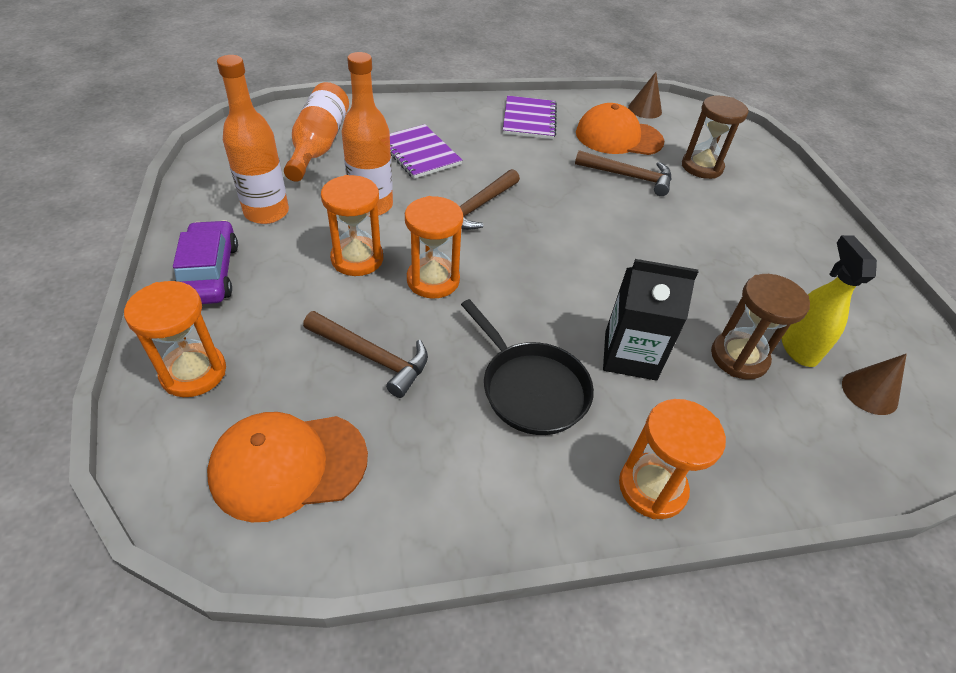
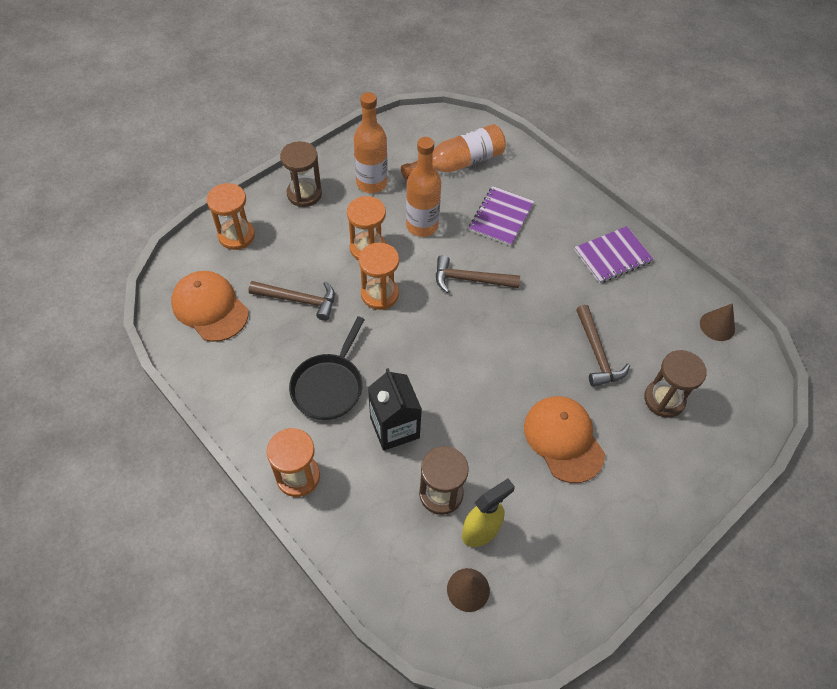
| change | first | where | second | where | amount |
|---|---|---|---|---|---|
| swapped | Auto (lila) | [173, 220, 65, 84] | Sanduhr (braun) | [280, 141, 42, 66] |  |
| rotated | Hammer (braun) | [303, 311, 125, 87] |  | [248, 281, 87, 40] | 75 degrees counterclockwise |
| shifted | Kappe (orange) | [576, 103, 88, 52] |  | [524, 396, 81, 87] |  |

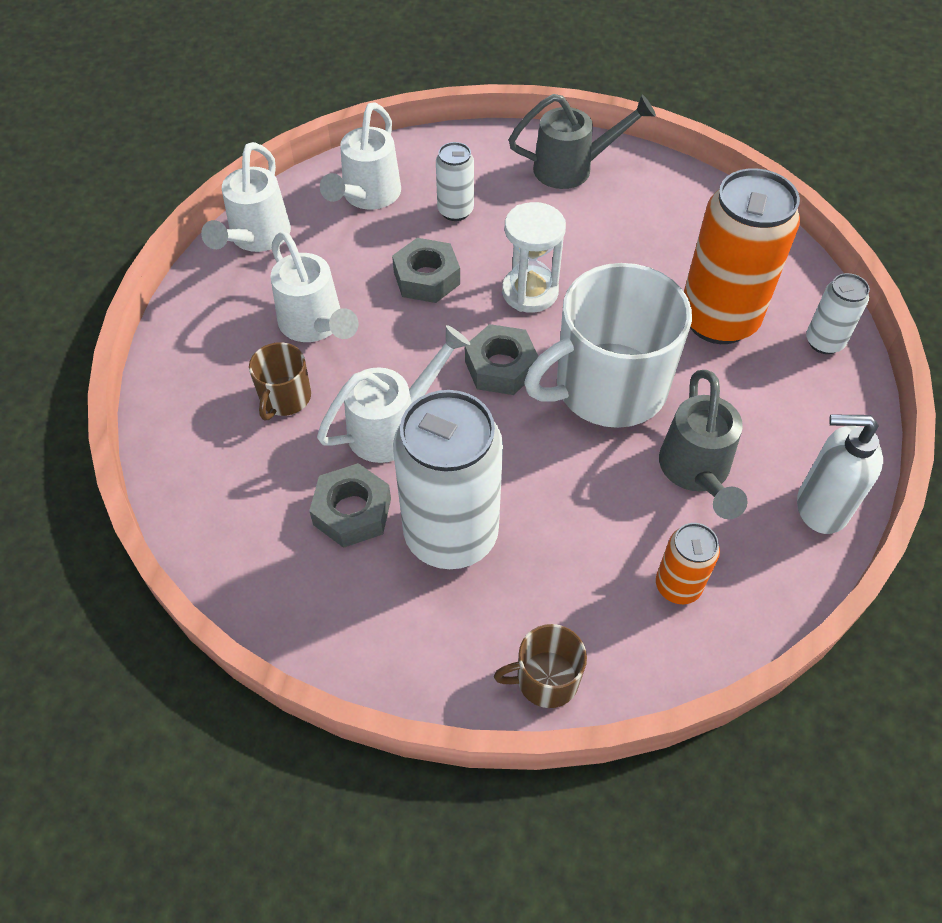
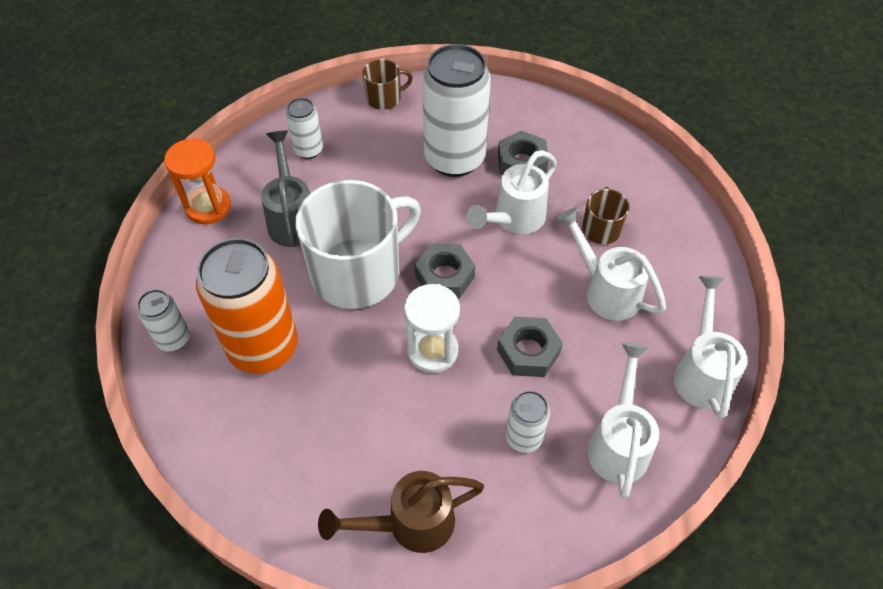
| change | first | where | second | where | amount |
|---|---|---|---|---|---|
| repainted | Gießkanne (grau) | [508, 94, 148, 95] | Gießkanne (braun) | [318, 471, 166, 82] |  |
| repainted | Dose (orange) | [656, 523, 64, 81] | Dose (weiß) | [286, 98, 37, 61] |  |
| swapped | Seifenspender (weiß) | [797, 415, 86, 119] | Sanduhr (orange) | [164, 138, 67, 86] |  |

**EXERCISE INSTRUCTIONS**.
A word-for-word copy of the data, without its pictures, is what is needed.

**TASK RESULT**.
| change | first | where | second | where | amount |
|---|---|---|---|---|---|
| swapped | Auto (lila) | [173, 220, 65, 84] | Sanduhr (braun) | [280, 141, 42, 66] |  |
| rotated | Hammer (braun) | [303, 311, 125, 87] |  | [248, 281, 87, 40] | 75 degrees counterclockwise |
| shifted | Kappe (orange) | [576, 103, 88, 52] |  | [524, 396, 81, 87] |  |

| change | first | where | second | where | amount |
|---|---|---|---|---|---|
| repainted | Gießkanne (grau) | [508, 94, 148, 95] | Gießkanne (braun) | [318, 471, 166, 82] |  |
| repainted | Dose (orange) | [656, 523, 64, 81] | Dose (weiß) | [286, 98, 37, 61] |  |
| swapped | Seifenspender (weiß) | [797, 415, 86, 119] | Sanduhr (orange) | [164, 138, 67, 86] |  |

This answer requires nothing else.